::: TASK INPUT

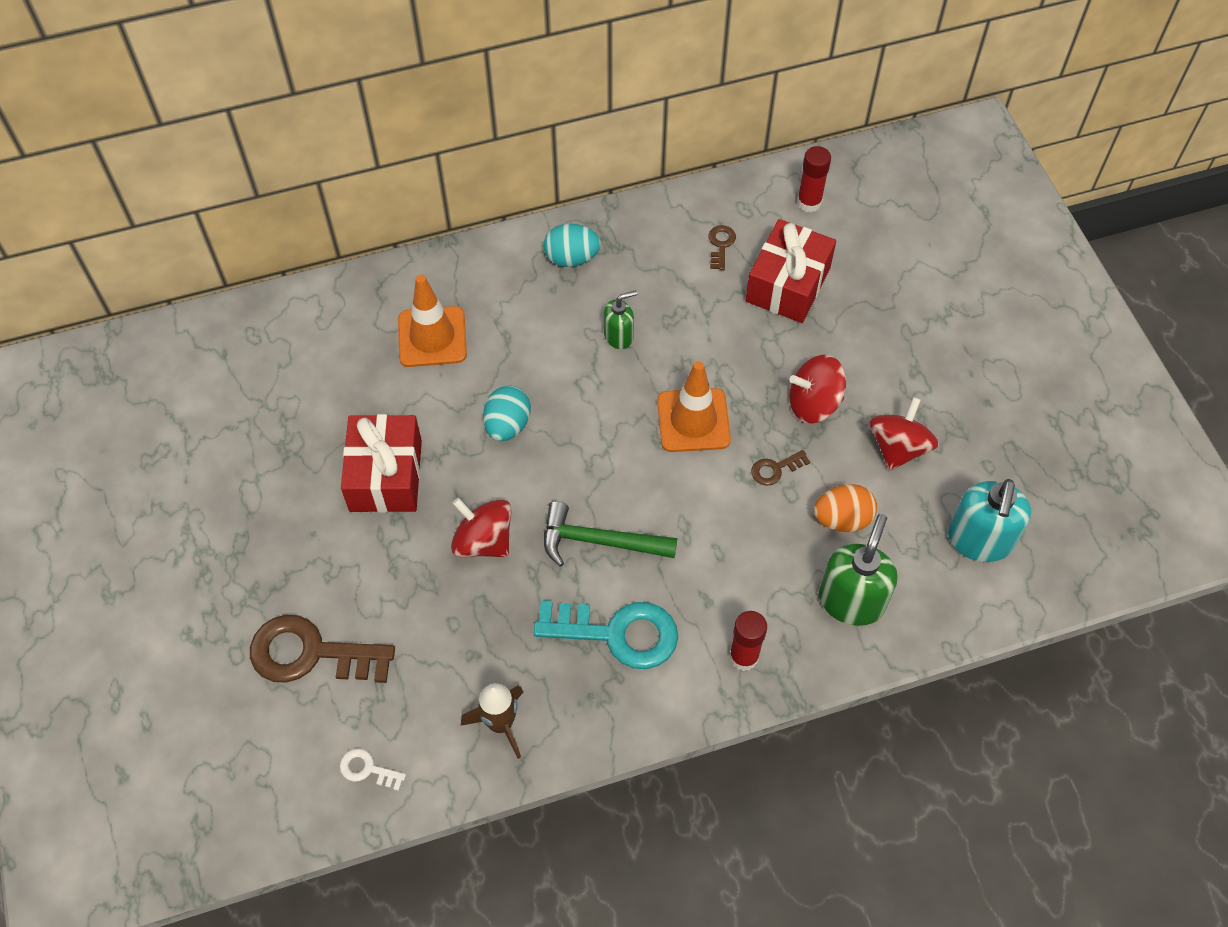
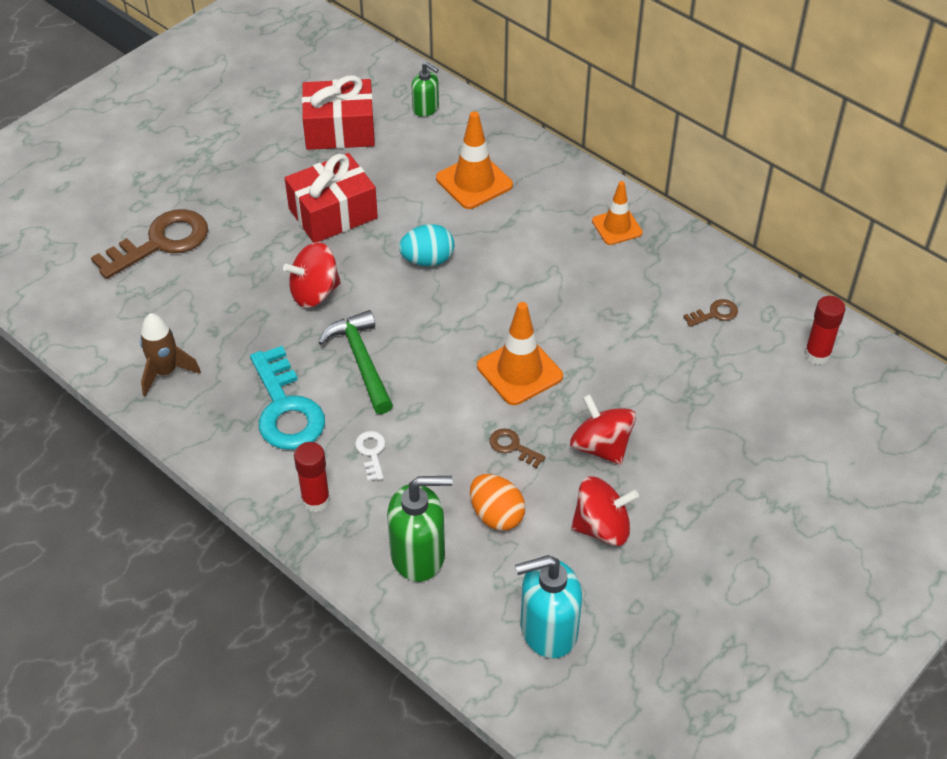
camera: 60 degrees right, 10 degrees down
brown key [250,615,395,683] -> brown key turned 75 degrees clockwise [91,209,208,279]
white key [340,748,406,791] -> white key moved to [355,431,386,481]
red spinning top [451,498,512,557] -> red spinning top turned 120 degrees counterclockwise [283,242,341,308]
turquoise egg [544,223,601,267] -> orange traffic cone [592,181,643,245]
green soap dispenser [604,290,637,349] -> green soap dispenser moved to [411,62,439,117]
red gift [745,219,836,323] -> red gift moved to [302,75,375,150]

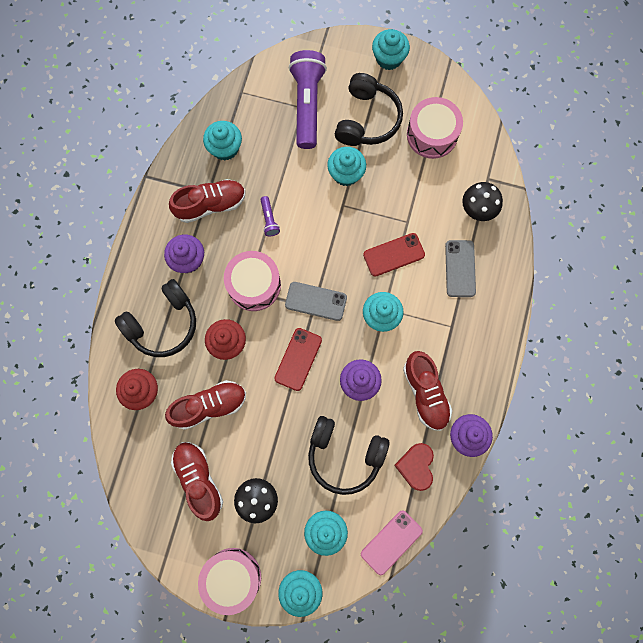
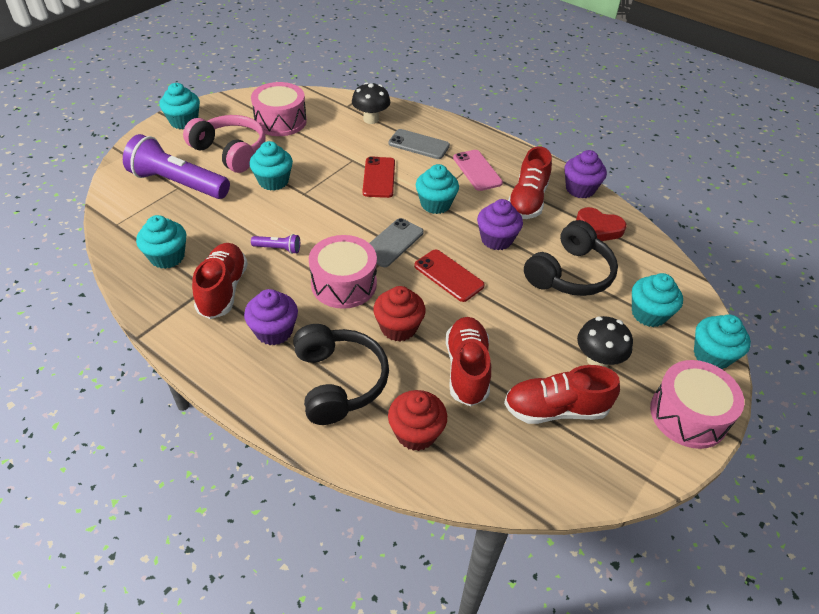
camera: 70 degrees left, 30 degrees down
black headphones [335,73,403,146] -> pink headphones [183,115,266,173]
pink phone [361,510,423,575] -> pink phone moved to [453,150,503,191]
red shoe [403,351,452,431] -> red shoe turned 105 degrees clockwise [508,146,552,219]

::::::

**TASK ITEM:** Please give again the lines above between the line holding "red spinning top [451,498,512,557]" and the line holding "red gift [745,219,836,323]", inclusive, exactly as they are and with nothing added.

**OUTPUT FOR THIS EXERCISE:**
red spinning top [451,498,512,557] -> red spinning top turned 120 degrees counterclockwise [283,242,341,308]
turquoise egg [544,223,601,267] -> orange traffic cone [592,181,643,245]
green soap dispenser [604,290,637,349] -> green soap dispenser moved to [411,62,439,117]
red gift [745,219,836,323] -> red gift moved to [302,75,375,150]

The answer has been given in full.